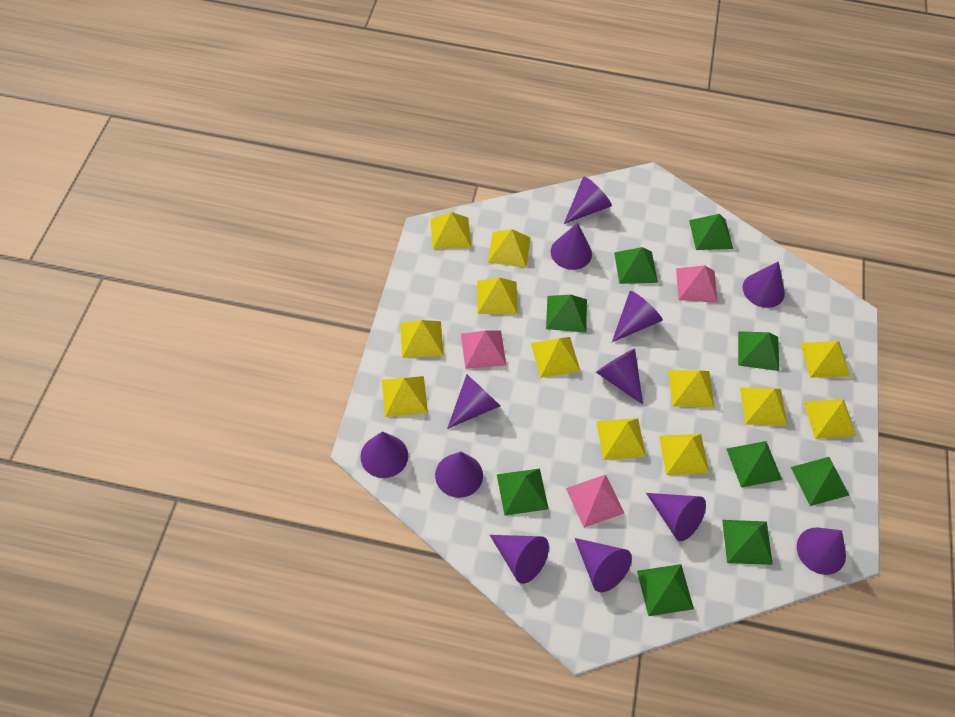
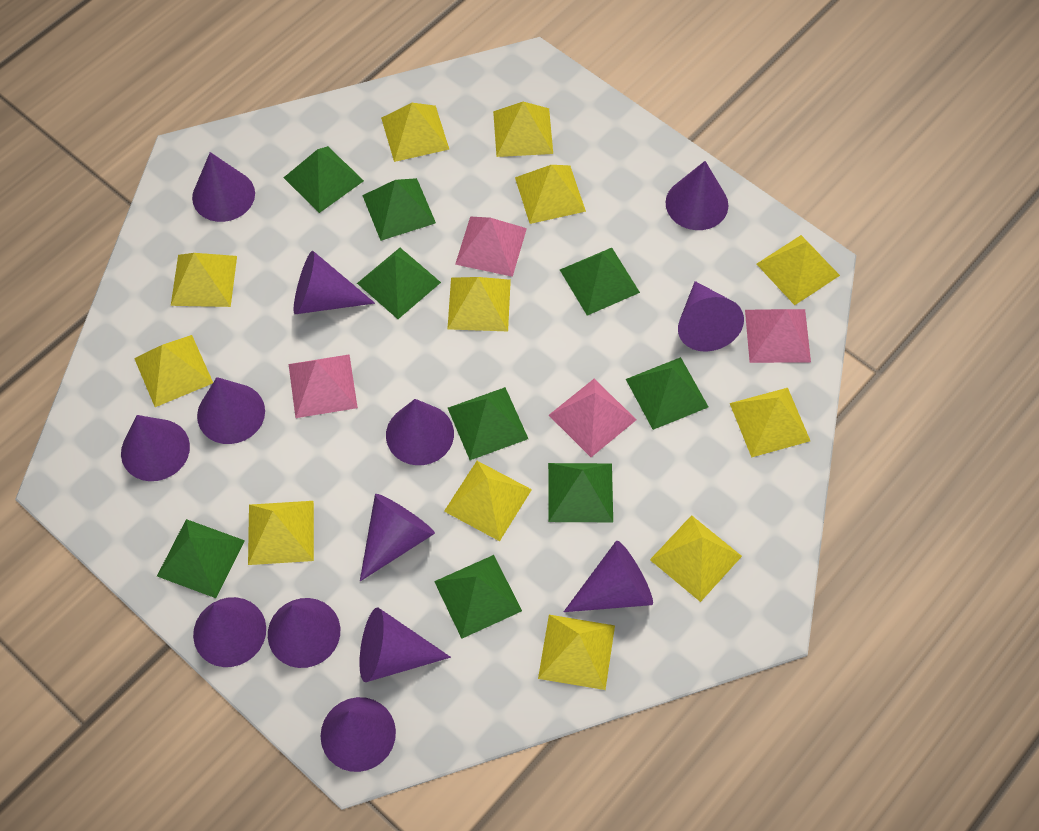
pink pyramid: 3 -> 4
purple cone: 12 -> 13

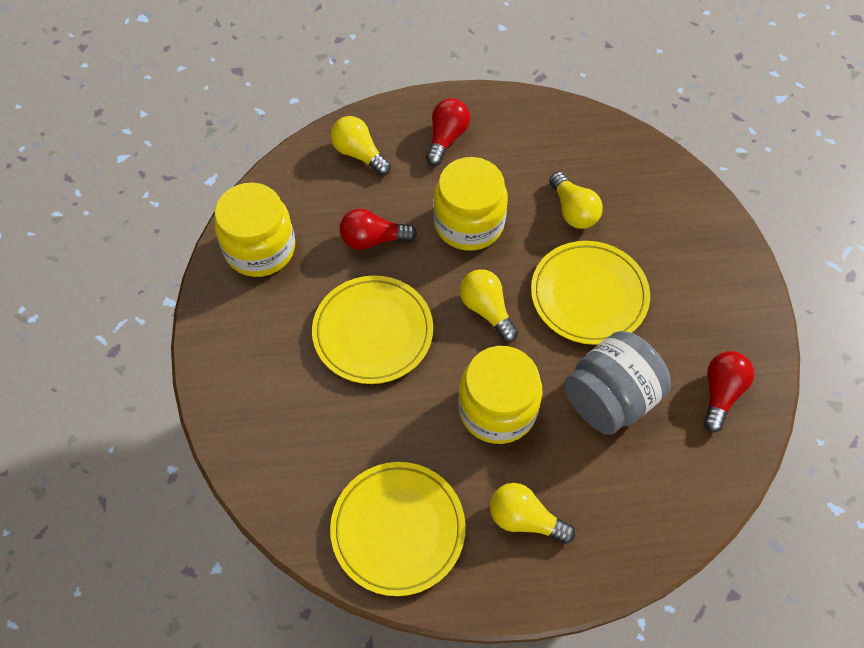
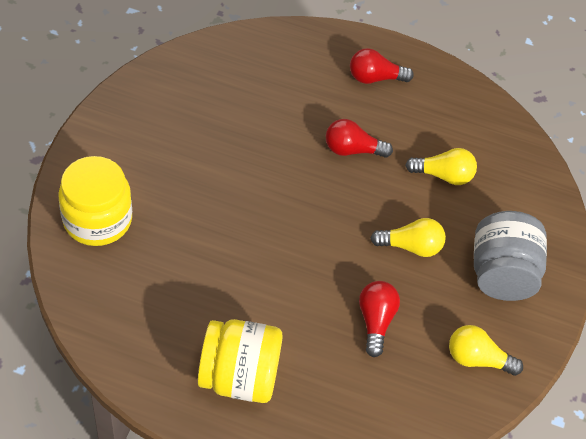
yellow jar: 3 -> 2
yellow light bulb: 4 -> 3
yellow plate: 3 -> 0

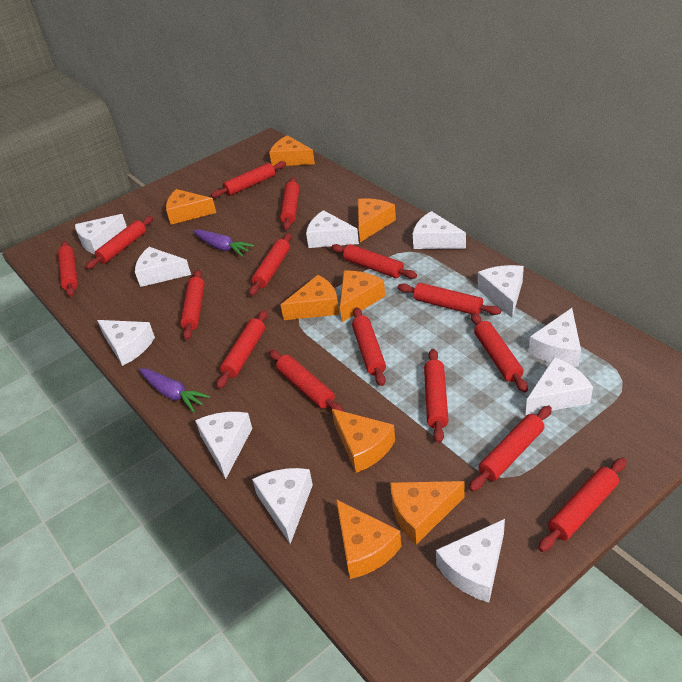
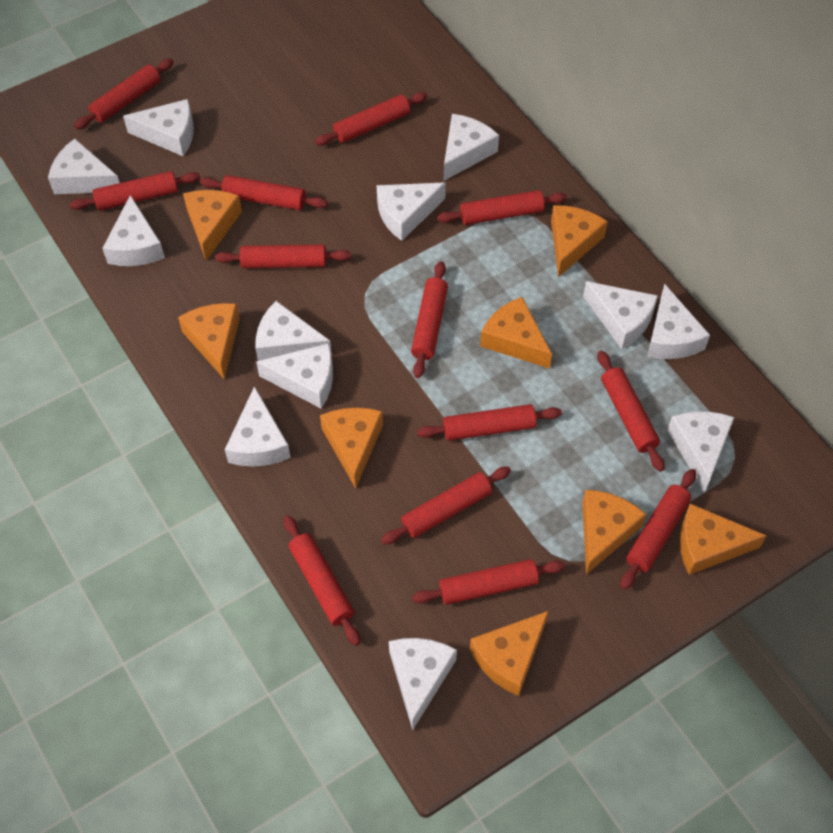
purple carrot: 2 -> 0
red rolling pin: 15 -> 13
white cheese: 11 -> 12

#####

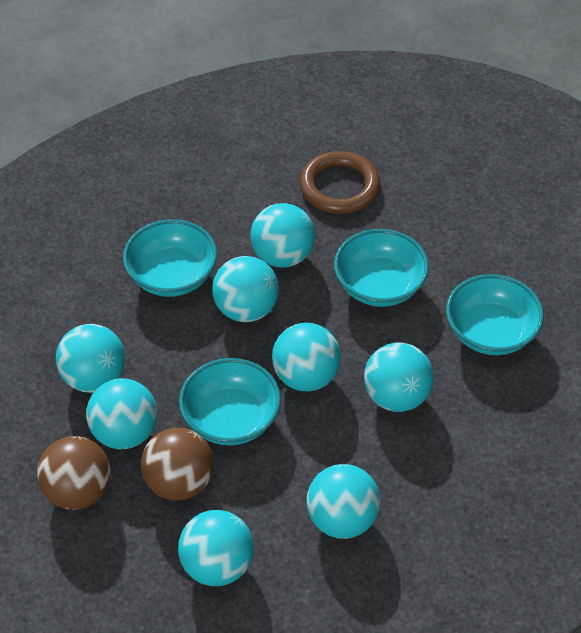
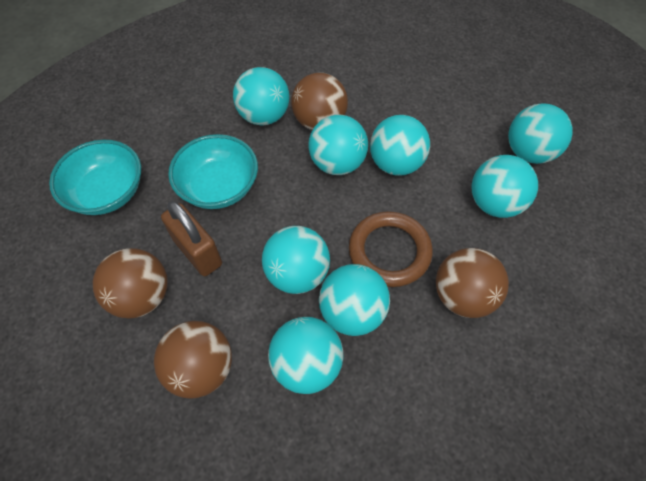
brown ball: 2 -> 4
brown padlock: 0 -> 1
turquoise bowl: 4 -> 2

#####

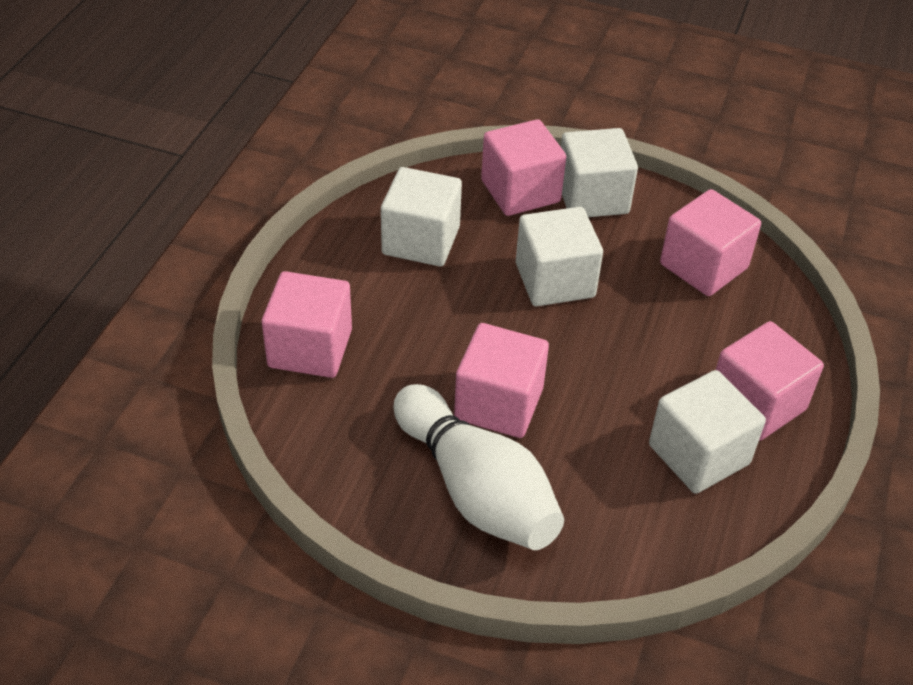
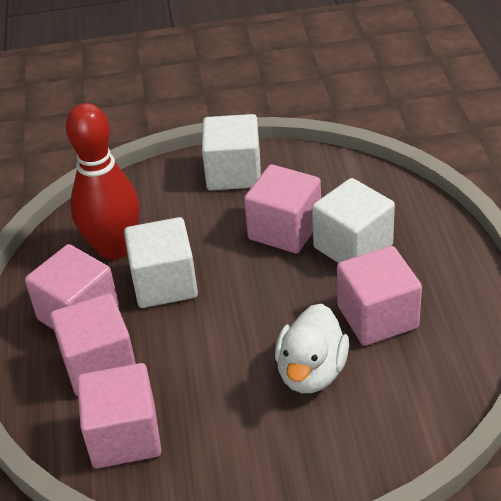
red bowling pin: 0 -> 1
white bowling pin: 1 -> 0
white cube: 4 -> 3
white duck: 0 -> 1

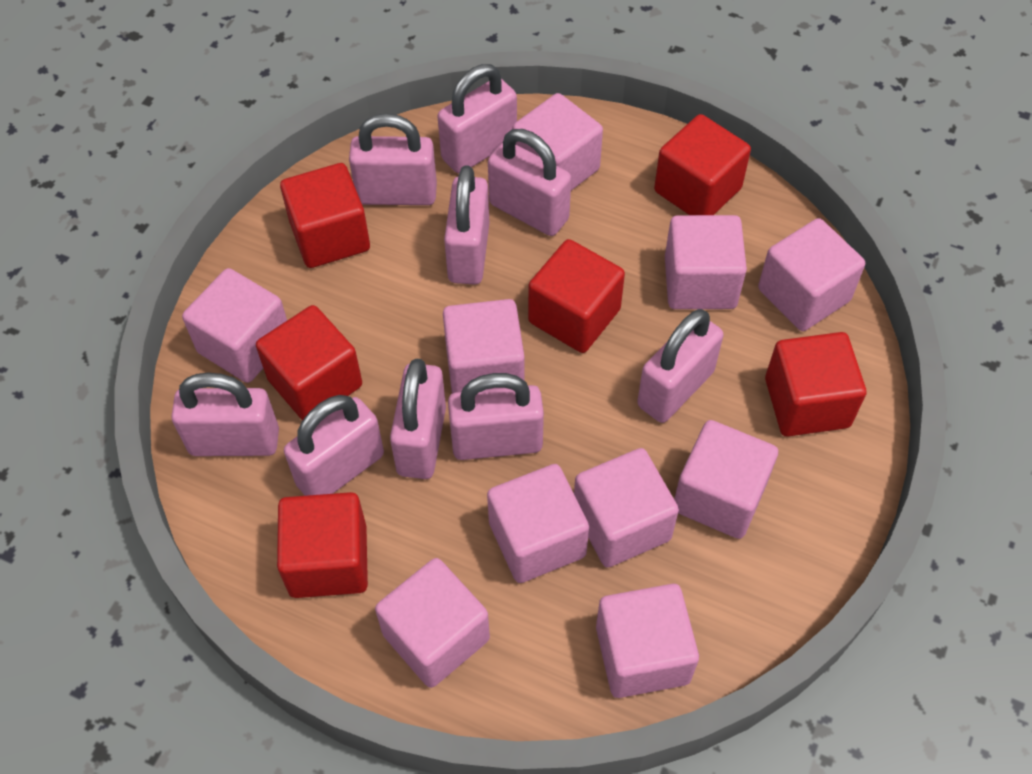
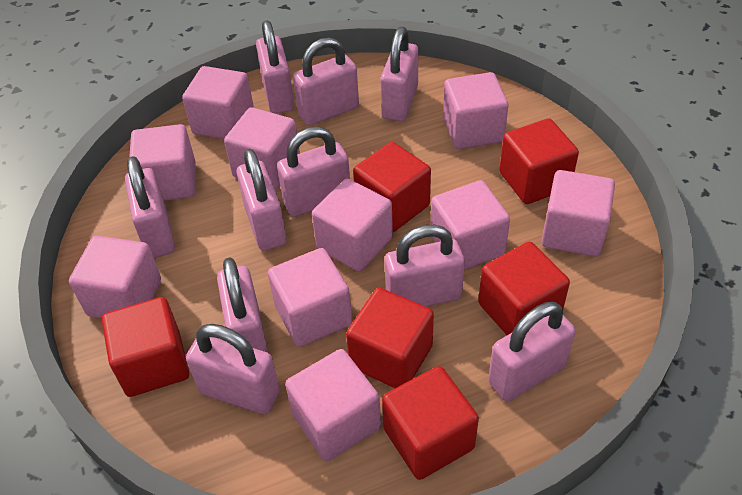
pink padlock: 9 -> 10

#####

### Exercise objective
Take the lines above starting at the one containing "pink pyramid: 3 -> 4" and ending at the one containing "white cheese: 11 -> 12", and print them again exactly, without pictures.

### Reply to the task
pink pyramid: 3 -> 4
purple cone: 12 -> 13

yellow jar: 3 -> 2
yellow light bulb: 4 -> 3
yellow plate: 3 -> 0

purple carrot: 2 -> 0
red rolling pin: 15 -> 13
white cheese: 11 -> 12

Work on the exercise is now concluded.